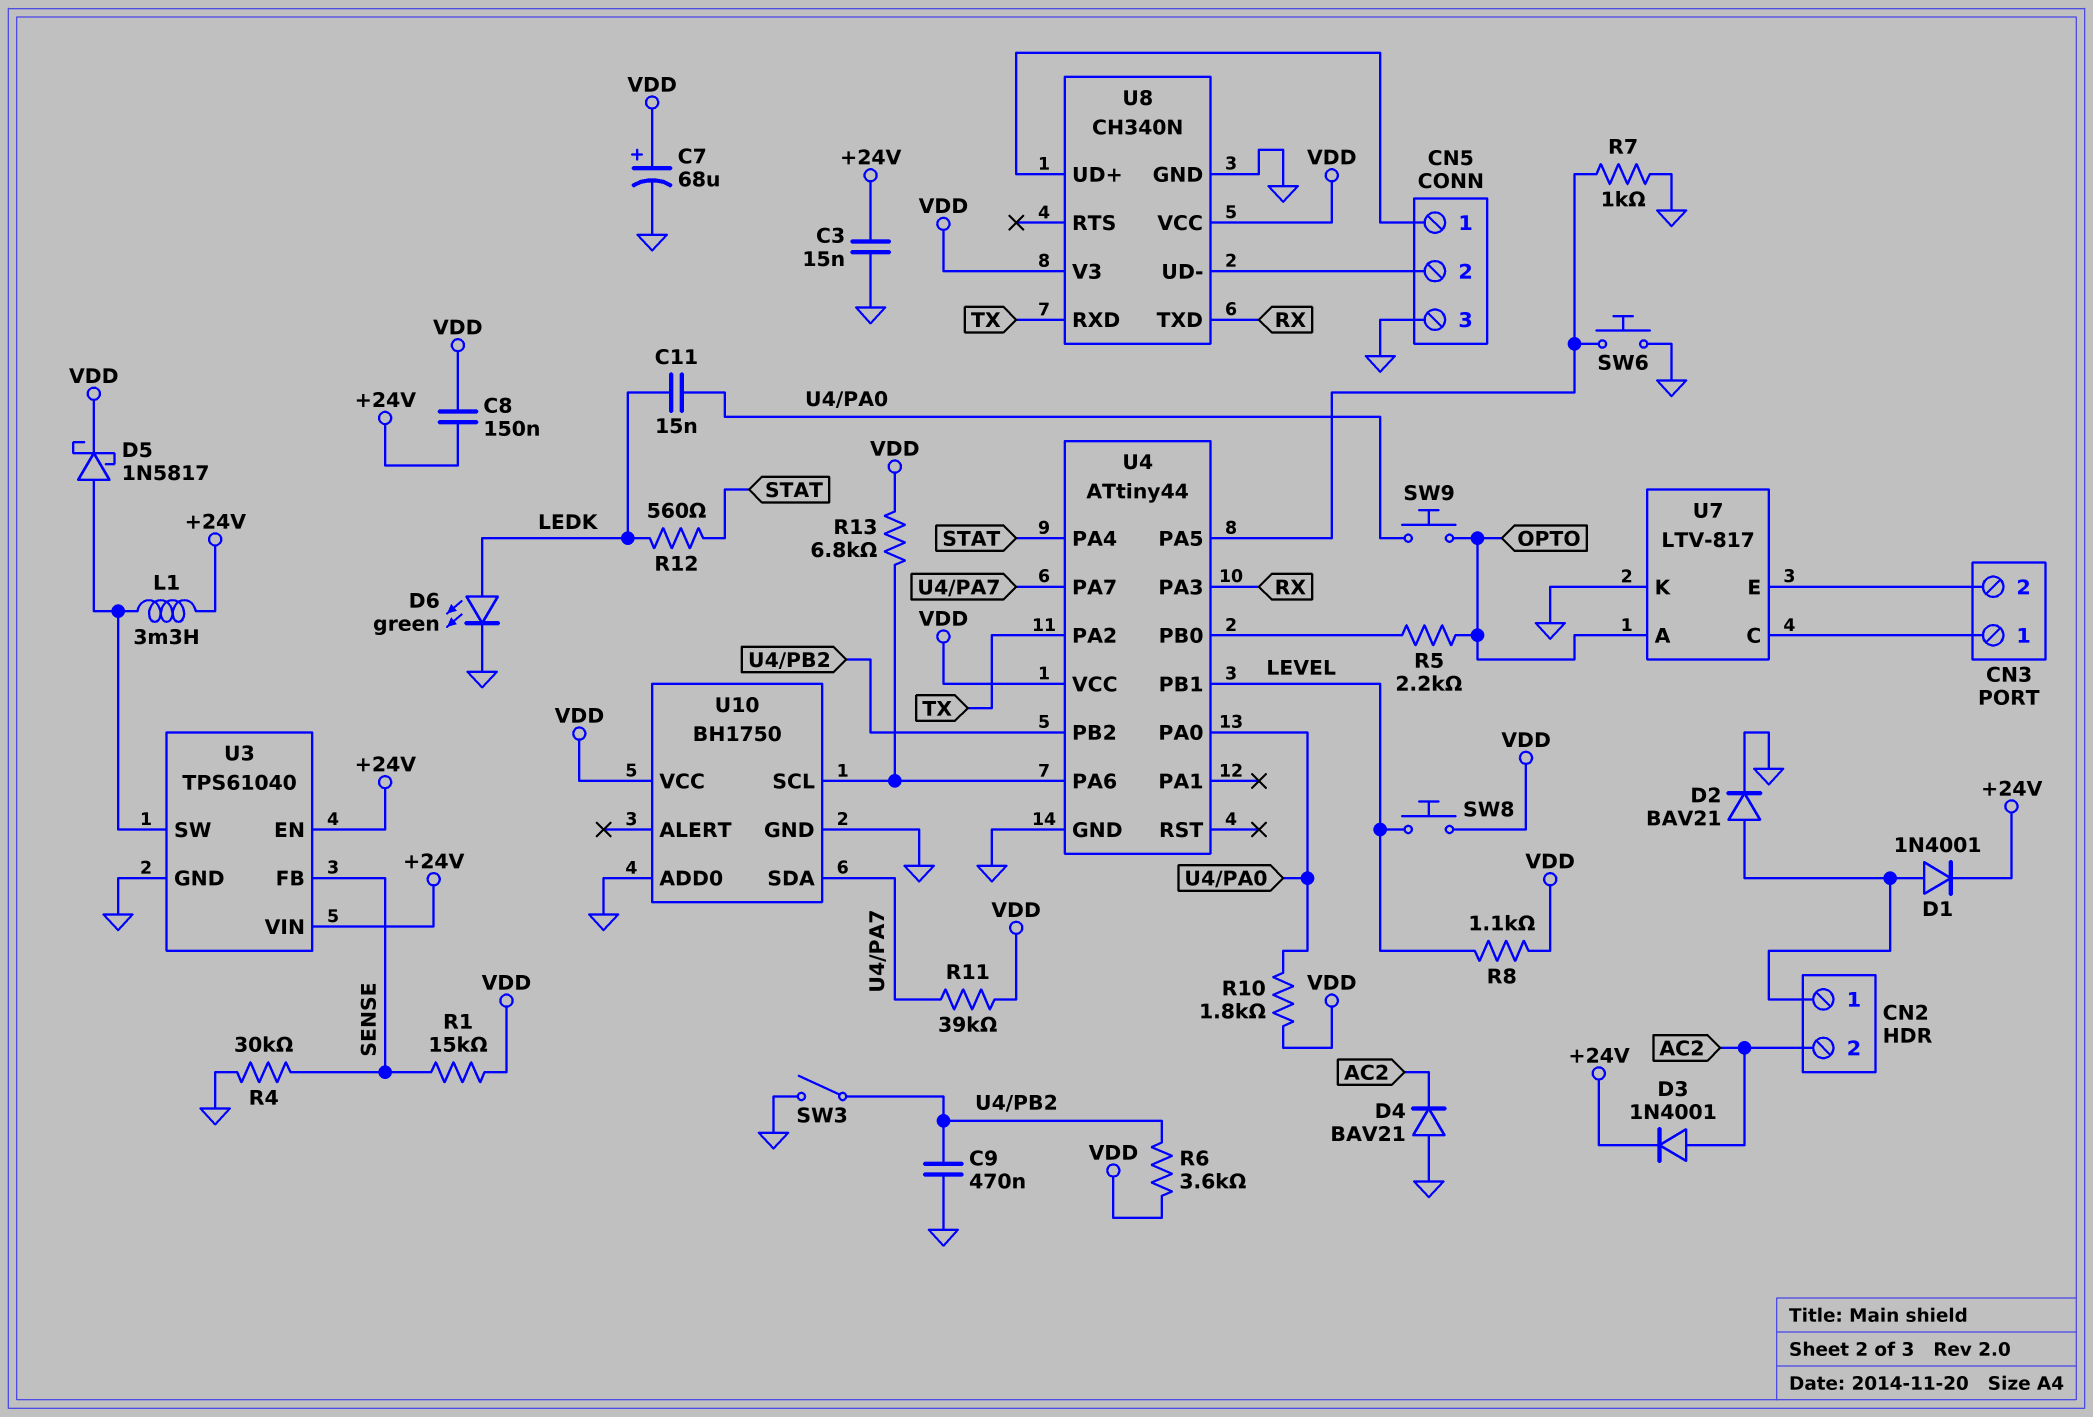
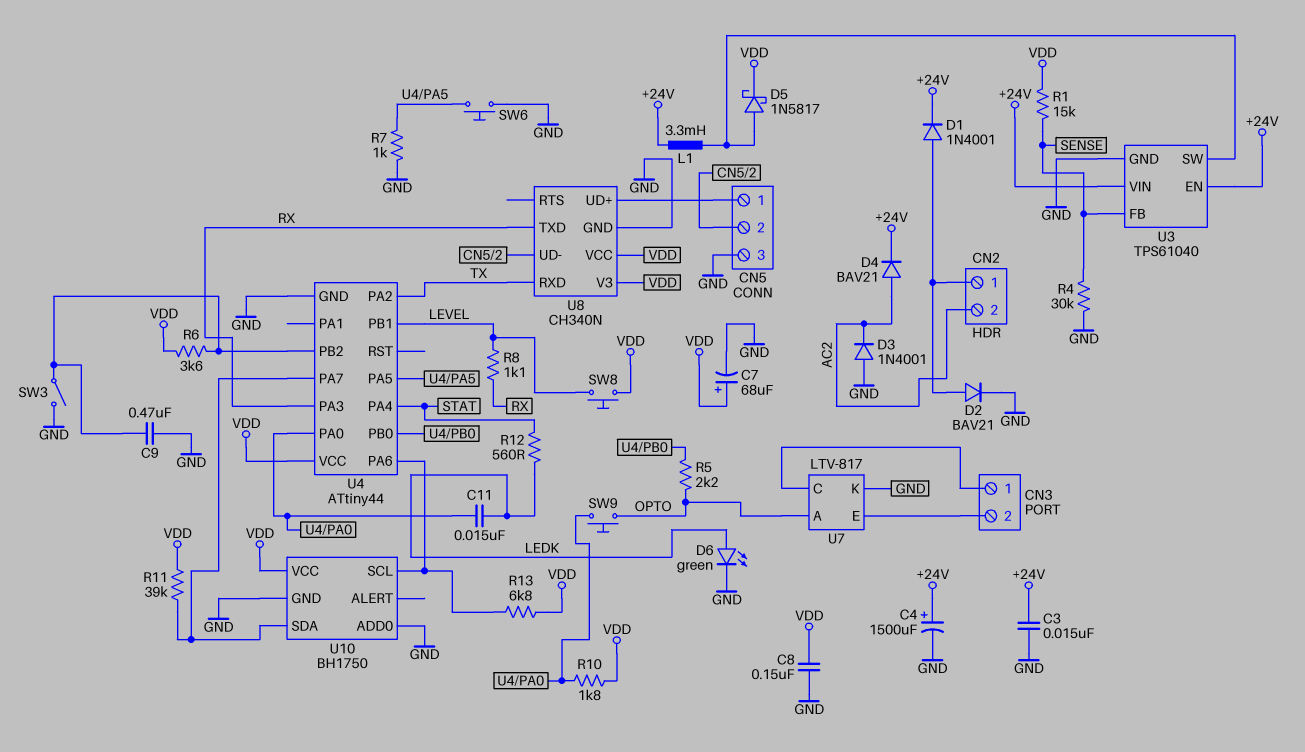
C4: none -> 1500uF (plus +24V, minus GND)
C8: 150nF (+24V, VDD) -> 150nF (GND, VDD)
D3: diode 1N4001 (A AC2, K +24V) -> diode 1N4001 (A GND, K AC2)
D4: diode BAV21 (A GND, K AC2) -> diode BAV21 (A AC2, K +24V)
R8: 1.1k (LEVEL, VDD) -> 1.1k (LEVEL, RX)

• Task statement: Pictures are to be dropped, and every record is to be copied exactly.

• Task answer:
C4: none -> 1500uF (plus +24V, minus GND)
C8: 150nF (+24V, VDD) -> 150nF (GND, VDD)
D3: diode 1N4001 (A AC2, K +24V) -> diode 1N4001 (A GND, K AC2)
D4: diode BAV21 (A GND, K AC2) -> diode BAV21 (A AC2, K +24V)
R8: 1.1k (LEVEL, VDD) -> 1.1k (LEVEL, RX)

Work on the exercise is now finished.